WHAT YOU WILL DO:
Please give, exactly as they appear below, the line with "SD1 pin CS: D10 -> A5" and every line after it through the final one, and nothing else.

SUPPLIED MATERIAL:
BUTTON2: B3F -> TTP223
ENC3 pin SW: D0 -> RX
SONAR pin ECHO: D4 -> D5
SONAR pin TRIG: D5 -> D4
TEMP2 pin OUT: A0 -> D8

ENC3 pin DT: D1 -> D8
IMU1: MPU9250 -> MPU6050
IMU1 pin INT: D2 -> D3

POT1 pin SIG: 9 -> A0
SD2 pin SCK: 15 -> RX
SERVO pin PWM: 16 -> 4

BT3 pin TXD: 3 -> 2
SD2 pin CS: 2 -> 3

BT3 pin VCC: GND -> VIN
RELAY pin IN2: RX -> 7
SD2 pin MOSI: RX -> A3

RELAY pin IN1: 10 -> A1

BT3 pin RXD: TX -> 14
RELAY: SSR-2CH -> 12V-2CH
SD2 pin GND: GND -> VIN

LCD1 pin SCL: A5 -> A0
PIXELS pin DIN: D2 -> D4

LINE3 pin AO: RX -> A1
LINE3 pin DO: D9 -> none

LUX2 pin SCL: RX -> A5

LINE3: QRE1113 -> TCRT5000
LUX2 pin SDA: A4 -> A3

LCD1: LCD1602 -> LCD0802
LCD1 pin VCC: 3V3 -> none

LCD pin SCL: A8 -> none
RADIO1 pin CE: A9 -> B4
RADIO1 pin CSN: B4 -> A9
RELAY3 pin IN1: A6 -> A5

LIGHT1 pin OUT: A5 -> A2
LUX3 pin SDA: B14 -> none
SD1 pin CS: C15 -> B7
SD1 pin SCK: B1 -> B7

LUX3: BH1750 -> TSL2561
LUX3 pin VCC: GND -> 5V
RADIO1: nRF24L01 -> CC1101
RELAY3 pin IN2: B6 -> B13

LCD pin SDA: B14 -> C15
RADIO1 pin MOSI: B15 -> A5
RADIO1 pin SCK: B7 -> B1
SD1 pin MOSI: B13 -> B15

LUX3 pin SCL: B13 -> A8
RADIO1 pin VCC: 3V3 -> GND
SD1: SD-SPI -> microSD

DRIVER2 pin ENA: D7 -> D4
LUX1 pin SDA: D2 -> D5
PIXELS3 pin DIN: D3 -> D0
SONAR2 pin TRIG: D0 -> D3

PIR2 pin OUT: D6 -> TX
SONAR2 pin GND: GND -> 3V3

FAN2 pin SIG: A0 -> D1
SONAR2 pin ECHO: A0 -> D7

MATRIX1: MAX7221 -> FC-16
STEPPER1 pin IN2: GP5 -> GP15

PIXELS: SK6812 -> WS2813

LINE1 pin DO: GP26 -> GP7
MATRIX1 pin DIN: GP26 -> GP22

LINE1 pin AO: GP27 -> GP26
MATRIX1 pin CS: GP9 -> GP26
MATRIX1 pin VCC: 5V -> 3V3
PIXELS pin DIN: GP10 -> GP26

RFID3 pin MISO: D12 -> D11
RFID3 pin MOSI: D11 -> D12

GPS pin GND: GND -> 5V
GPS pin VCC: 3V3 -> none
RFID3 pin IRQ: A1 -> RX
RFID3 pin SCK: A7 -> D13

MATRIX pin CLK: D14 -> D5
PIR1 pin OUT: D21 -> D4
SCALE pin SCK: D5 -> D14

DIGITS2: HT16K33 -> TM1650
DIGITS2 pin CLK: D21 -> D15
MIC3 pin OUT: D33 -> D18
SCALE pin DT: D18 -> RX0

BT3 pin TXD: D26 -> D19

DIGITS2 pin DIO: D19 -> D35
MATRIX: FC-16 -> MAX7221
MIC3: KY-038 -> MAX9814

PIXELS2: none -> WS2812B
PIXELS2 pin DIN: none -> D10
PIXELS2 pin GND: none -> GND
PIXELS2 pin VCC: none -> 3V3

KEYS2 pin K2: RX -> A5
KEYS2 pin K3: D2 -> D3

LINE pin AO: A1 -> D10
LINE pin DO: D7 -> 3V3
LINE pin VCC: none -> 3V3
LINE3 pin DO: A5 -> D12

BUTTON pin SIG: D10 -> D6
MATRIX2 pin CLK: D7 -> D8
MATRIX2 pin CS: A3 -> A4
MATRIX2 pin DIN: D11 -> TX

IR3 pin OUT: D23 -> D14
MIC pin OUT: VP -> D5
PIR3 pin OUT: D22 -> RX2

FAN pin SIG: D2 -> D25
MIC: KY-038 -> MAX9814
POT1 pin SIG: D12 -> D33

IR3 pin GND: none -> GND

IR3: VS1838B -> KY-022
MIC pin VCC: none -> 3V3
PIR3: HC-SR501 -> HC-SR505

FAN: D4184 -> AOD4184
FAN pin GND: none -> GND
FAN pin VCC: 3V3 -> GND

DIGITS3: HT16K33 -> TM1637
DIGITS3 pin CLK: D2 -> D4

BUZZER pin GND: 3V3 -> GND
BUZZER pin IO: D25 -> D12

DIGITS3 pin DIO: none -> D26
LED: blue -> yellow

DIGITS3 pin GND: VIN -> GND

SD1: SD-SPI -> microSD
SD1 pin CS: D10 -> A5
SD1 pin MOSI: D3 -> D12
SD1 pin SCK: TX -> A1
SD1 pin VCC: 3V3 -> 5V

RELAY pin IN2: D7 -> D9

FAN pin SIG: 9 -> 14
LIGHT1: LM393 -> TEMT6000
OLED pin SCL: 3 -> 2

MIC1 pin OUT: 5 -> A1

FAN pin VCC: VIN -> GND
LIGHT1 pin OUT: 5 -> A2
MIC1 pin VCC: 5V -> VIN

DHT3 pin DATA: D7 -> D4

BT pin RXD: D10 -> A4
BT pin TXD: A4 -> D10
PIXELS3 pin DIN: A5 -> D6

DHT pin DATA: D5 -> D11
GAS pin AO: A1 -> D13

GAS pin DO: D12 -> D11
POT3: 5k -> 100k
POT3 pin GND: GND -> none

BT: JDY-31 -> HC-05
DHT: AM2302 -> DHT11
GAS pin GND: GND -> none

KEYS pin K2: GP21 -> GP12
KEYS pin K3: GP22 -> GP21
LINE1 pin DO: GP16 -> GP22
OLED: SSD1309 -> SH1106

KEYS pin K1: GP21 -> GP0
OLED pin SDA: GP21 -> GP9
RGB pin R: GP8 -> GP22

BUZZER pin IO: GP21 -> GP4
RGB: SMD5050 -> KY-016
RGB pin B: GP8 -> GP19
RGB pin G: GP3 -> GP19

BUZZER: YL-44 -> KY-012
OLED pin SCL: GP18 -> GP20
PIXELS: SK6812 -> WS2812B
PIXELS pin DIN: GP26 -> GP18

COMPLETED EXERCISE:
SD1 pin CS: D10 -> A5
SD1 pin MOSI: D3 -> D12
SD1 pin SCK: TX -> A1
SD1 pin VCC: 3V3 -> 5V

RELAY pin IN2: D7 -> D9

FAN pin SIG: 9 -> 14
LIGHT1: LM393 -> TEMT6000
OLED pin SCL: 3 -> 2

MIC1 pin OUT: 5 -> A1

FAN pin VCC: VIN -> GND
LIGHT1 pin OUT: 5 -> A2
MIC1 pin VCC: 5V -> VIN

DHT3 pin DATA: D7 -> D4

BT pin RXD: D10 -> A4
BT pin TXD: A4 -> D10
PIXELS3 pin DIN: A5 -> D6

DHT pin DATA: D5 -> D11
GAS pin AO: A1 -> D13

GAS pin DO: D12 -> D11
POT3: 5k -> 100k
POT3 pin GND: GND -> none

BT: JDY-31 -> HC-05
DHT: AM2302 -> DHT11
GAS pin GND: GND -> none

KEYS pin K2: GP21 -> GP12
KEYS pin K3: GP22 -> GP21
LINE1 pin DO: GP16 -> GP22
OLED: SSD1309 -> SH1106

KEYS pin K1: GP21 -> GP0
OLED pin SDA: GP21 -> GP9
RGB pin R: GP8 -> GP22

BUZZER pin IO: GP21 -> GP4
RGB: SMD5050 -> KY-016
RGB pin B: GP8 -> GP19
RGB pin G: GP3 -> GP19

BUZZER: YL-44 -> KY-012
OLED pin SCL: GP18 -> GP20
PIXELS: SK6812 -> WS2812B
PIXELS pin DIN: GP26 -> GP18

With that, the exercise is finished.